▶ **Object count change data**
####################

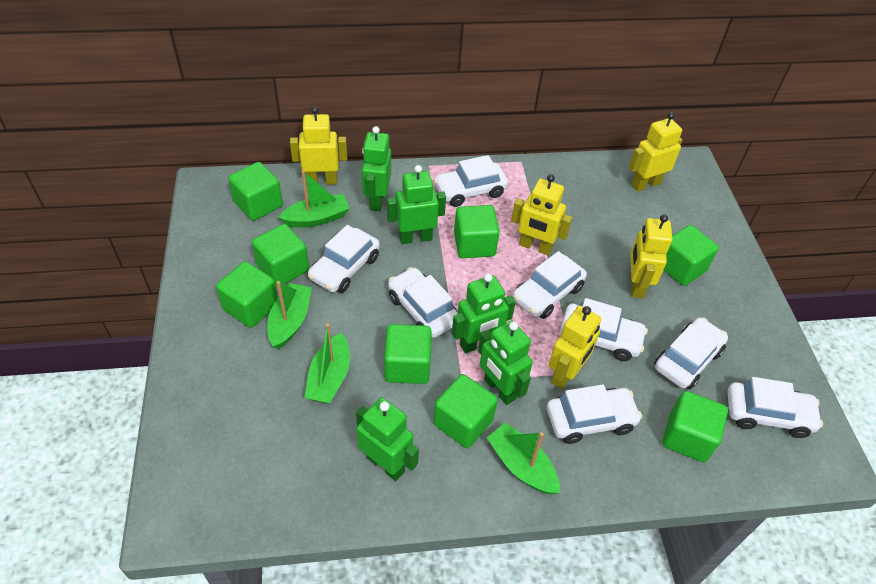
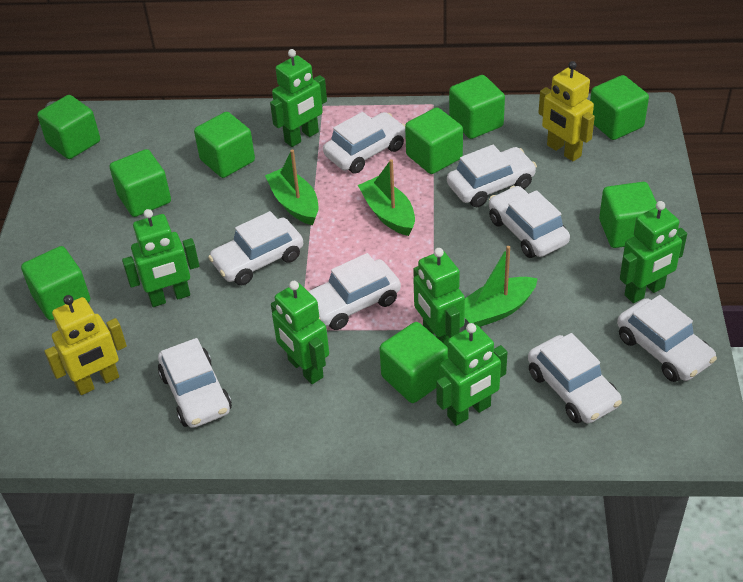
green boat: [267,281,312,349] [278,171,350,228] [305,324,350,404] [487,422,560,494] = 4 -> [265,149,319,225] [358,159,415,236] [465,246,538,327] = 3
green cube: [216,261,278,328] [228,162,283,221] [252,224,309,287] [384,324,432,384] [433,374,498,448] [454,205,500,258] [662,391,728,462] [664,225,719,286] = 8 -> [21,246,90,320] [37,95,100,159] [110,149,171,217] [194,112,255,178] [379,322,448,403] [405,107,463,174] [449,75,505,139] [590,75,649,140] [599,182,657,248] = 9
green robot: [356,398,419,481] [362,126,391,211] [387,165,446,244] [452,273,516,353] [478,321,533,405] = 5 -> [122,209,199,307] [270,49,327,147] [271,281,329,384] [413,248,465,347] [436,323,508,426] [620,201,687,303] = 6
yellow robot: [290,107,347,185] [511,174,572,255] [549,306,601,389] [629,112,682,191] [630,214,672,298] = 5 -> [44,295,127,395] [538,61,595,161] = 2

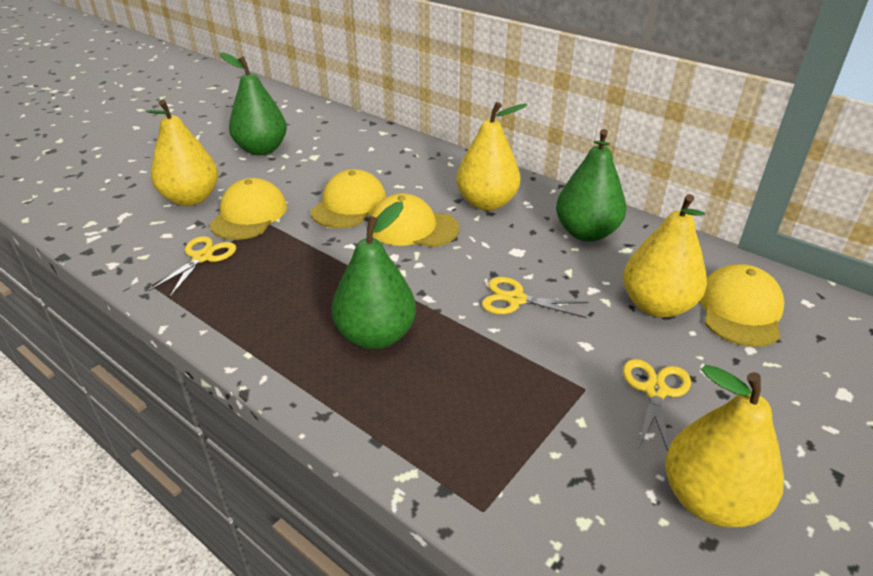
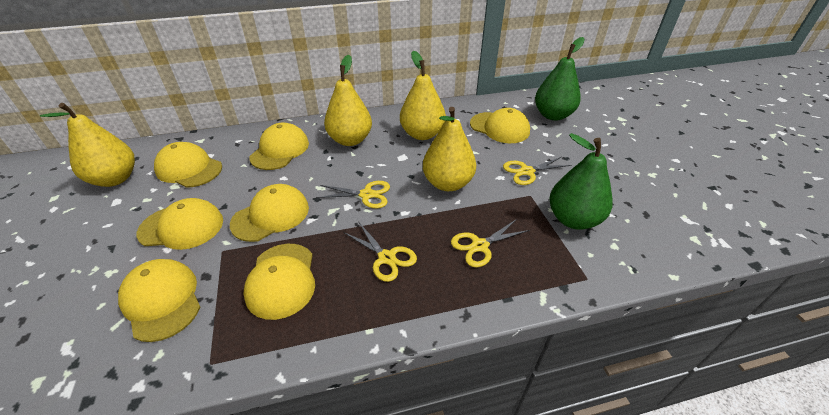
green pear: [220,52,287,155] [332,201,416,349] [556,129,626,242] = 3 -> [535,37,585,121] [549,133,613,230] = 2
yellow cap: [209,178,287,240] [310,169,386,228] [371,193,460,247] [700,264,784,347] = 4 -> [118,259,200,342] [137,198,223,250] [154,142,222,188] [230,184,309,242] [243,244,315,320] [249,123,309,170] [470,108,530,143] = 7
yellow scissors: [148,236,236,298] [482,277,589,318] [623,359,691,451] = 3 -> [316,181,390,208] [343,223,417,282] [451,219,530,267] [503,157,572,185] = 4

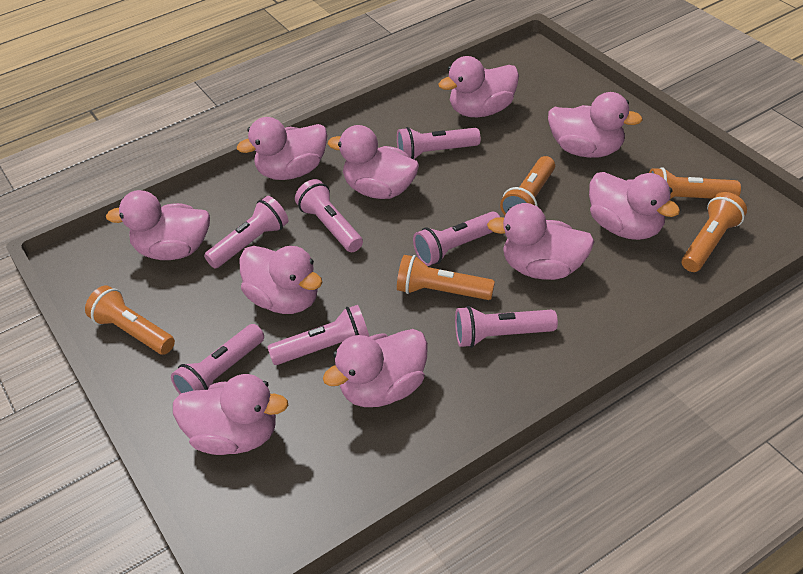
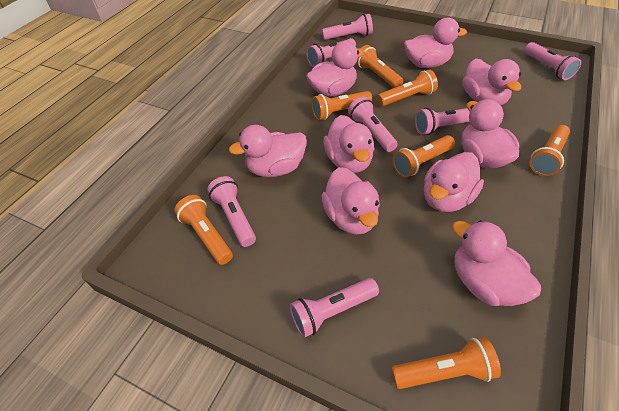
orange flashlight: [85,285,175,355] [397,255,495,300] [500,156,555,215] [649,167,741,199] [682,192,747,272] = 5 -> [174,195,233,265] [312,91,372,120] [356,45,403,88] [377,69,438,106] [391,337,501,389] [392,135,455,177] [530,125,570,176] = 7
pink duck: [106,190,210,260] [173,374,288,455] [237,117,327,180] [240,246,323,314] [323,329,428,407] [328,125,419,199] [438,56,519,117] [487,203,595,280] [548,92,643,158] [589,172,680,240] = 10 -> [229,125,307,177] [306,41,365,97] [321,167,380,235] [323,115,374,173] [404,18,467,68] [424,152,484,212] [452,220,541,306] [461,99,519,168] [462,58,521,105] = 9

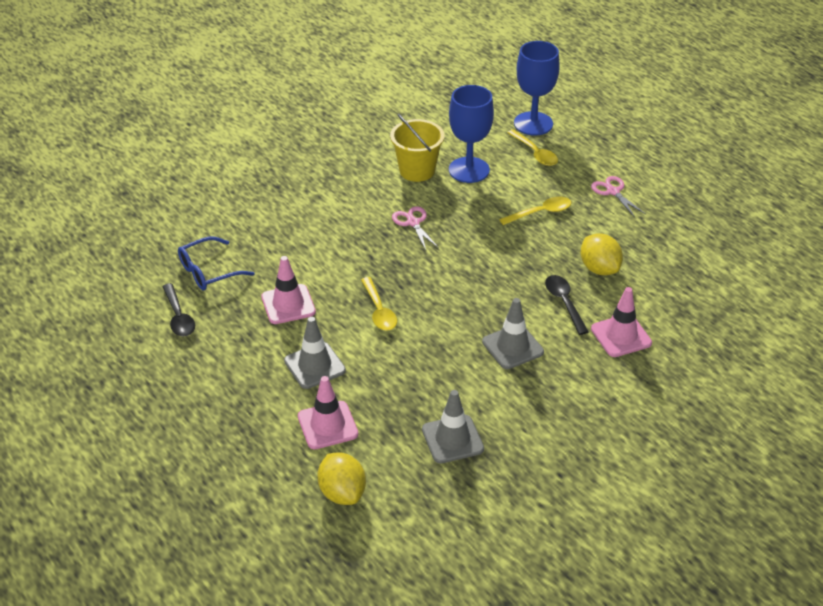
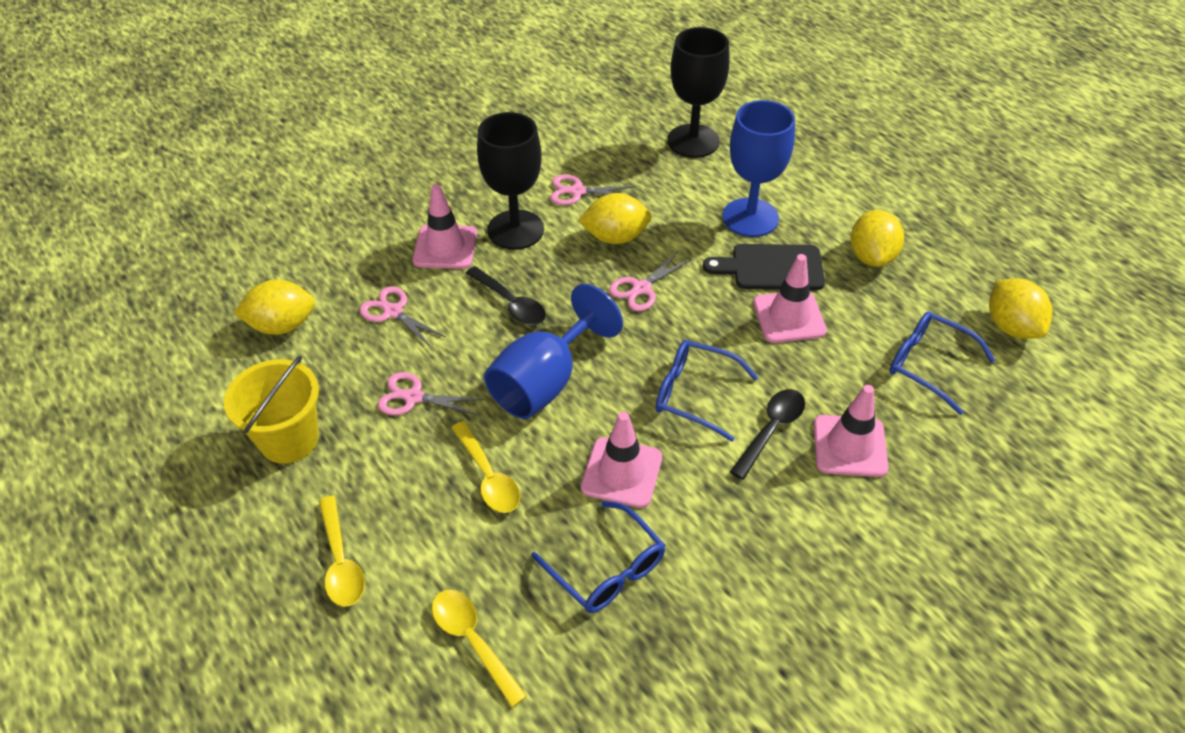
black cutting board: none = 0 -> [703,244,825,290] = 1
black goblet: none = 0 -> [477,112,544,250] [667,27,730,158] = 2
blue glasses: [178,237,254,290] = 1 -> [531,501,665,613] [656,340,758,442] [889,311,996,415] = 3
grey traffic cone: [284,317,346,389] [422,390,484,464] [482,298,544,369] = 3 -> none = 0
pink scissors: [392,206,439,250] [591,176,645,218] = 2 -> [360,286,446,348] [378,372,484,415] [550,175,637,205] [609,251,692,311] = 4
pink traffic cone: [261,256,316,324] [298,376,358,449] [591,287,652,357] = 3 -> [413,184,477,269] [581,412,662,508] [753,254,827,343] [814,385,889,477] = 4
yellow lemon: [317,453,366,505] [581,233,623,275] = 2 -> [234,279,315,335] [578,193,652,244] [850,210,904,267] [989,278,1053,339] = 4

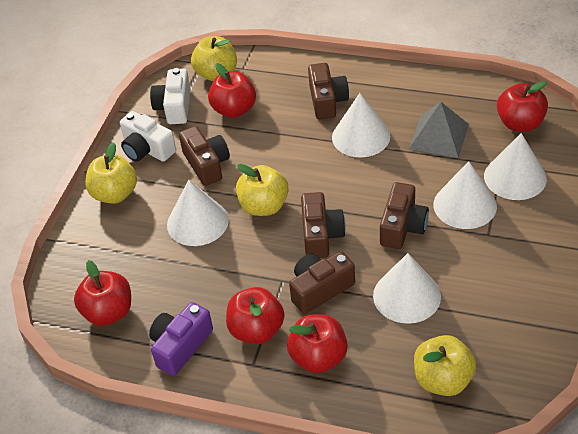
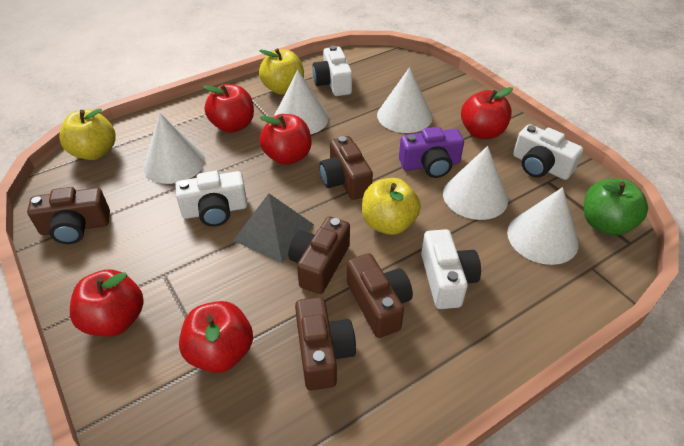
green apple: none = 0 -> [584,179,648,236] = 1
white camera: [120,111,176,162] [150,68,191,124] = 2 -> [175,171,248,227] [312,46,352,96] [421,229,481,309] [513,124,583,180] = 4
yellow apple: [85,142,137,204] [191,36,237,81] [236,164,289,216] [414,335,476,396] = 4 -> [59,108,116,160] [259,48,304,95] [362,178,421,235] = 3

####################

Which lines in the data above contain "apple"? Show each one.

▶ **ANSWER BOX**
green apple: none = 0 -> [584,179,648,236] = 1
yellow apple: [85,142,137,204] [191,36,237,81] [236,164,289,216] [414,335,476,396] = 4 -> [59,108,116,160] [259,48,304,95] [362,178,421,235] = 3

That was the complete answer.